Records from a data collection
***
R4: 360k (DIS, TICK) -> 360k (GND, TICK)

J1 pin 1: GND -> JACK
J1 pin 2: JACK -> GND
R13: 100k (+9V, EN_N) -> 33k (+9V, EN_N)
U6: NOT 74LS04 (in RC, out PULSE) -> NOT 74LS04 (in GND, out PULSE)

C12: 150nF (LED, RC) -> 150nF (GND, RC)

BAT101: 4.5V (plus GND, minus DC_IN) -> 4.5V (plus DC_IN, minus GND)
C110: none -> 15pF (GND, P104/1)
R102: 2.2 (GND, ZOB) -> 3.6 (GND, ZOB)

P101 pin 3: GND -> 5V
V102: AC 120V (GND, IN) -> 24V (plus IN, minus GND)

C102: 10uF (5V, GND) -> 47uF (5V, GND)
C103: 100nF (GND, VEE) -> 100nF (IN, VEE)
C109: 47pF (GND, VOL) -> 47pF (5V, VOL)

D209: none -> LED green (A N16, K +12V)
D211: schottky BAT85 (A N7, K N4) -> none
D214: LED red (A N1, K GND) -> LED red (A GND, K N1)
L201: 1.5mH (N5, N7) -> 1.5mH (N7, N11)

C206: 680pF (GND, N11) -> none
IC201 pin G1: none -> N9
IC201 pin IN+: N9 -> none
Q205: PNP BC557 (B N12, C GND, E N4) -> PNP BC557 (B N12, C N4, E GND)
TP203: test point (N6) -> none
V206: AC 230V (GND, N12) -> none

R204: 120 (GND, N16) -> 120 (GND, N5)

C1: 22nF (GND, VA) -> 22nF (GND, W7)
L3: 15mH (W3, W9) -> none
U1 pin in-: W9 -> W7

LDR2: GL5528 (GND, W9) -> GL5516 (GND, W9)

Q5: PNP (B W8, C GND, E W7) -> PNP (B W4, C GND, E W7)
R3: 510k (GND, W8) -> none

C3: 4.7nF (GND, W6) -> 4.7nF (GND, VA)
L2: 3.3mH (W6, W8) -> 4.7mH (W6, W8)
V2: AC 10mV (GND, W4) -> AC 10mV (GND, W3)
***
== TASK GOAL ==
Write out every record again, exactly as it was written.

== REPLY TO THE TASK ==
R4: 360k (DIS, TICK) -> 360k (GND, TICK)

J1 pin 1: GND -> JACK
J1 pin 2: JACK -> GND
R13: 100k (+9V, EN_N) -> 33k (+9V, EN_N)
U6: NOT 74LS04 (in RC, out PULSE) -> NOT 74LS04 (in GND, out PULSE)

C12: 150nF (LED, RC) -> 150nF (GND, RC)

BAT101: 4.5V (plus GND, minus DC_IN) -> 4.5V (plus DC_IN, minus GND)
C110: none -> 15pF (GND, P104/1)
R102: 2.2 (GND, ZOB) -> 3.6 (GND, ZOB)

P101 pin 3: GND -> 5V
V102: AC 120V (GND, IN) -> 24V (plus IN, minus GND)

C102: 10uF (5V, GND) -> 47uF (5V, GND)
C103: 100nF (GND, VEE) -> 100nF (IN, VEE)
C109: 47pF (GND, VOL) -> 47pF (5V, VOL)

D209: none -> LED green (A N16, K +12V)
D211: schottky BAT85 (A N7, K N4) -> none
D214: LED red (A N1, K GND) -> LED red (A GND, K N1)
L201: 1.5mH (N5, N7) -> 1.5mH (N7, N11)

C206: 680pF (GND, N11) -> none
IC201 pin G1: none -> N9
IC201 pin IN+: N9 -> none
Q205: PNP BC557 (B N12, C GND, E N4) -> PNP BC557 (B N12, C N4, E GND)
TP203: test point (N6) -> none
V206: AC 230V (GND, N12) -> none

R204: 120 (GND, N16) -> 120 (GND, N5)

C1: 22nF (GND, VA) -> 22nF (GND, W7)
L3: 15mH (W3, W9) -> none
U1 pin in-: W9 -> W7

LDR2: GL5528 (GND, W9) -> GL5516 (GND, W9)

Q5: PNP (B W8, C GND, E W7) -> PNP (B W4, C GND, E W7)
R3: 510k (GND, W8) -> none

C3: 4.7nF (GND, W6) -> 4.7nF (GND, VA)
L2: 3.3mH (W6, W8) -> 4.7mH (W6, W8)
V2: AC 10mV (GND, W4) -> AC 10mV (GND, W3)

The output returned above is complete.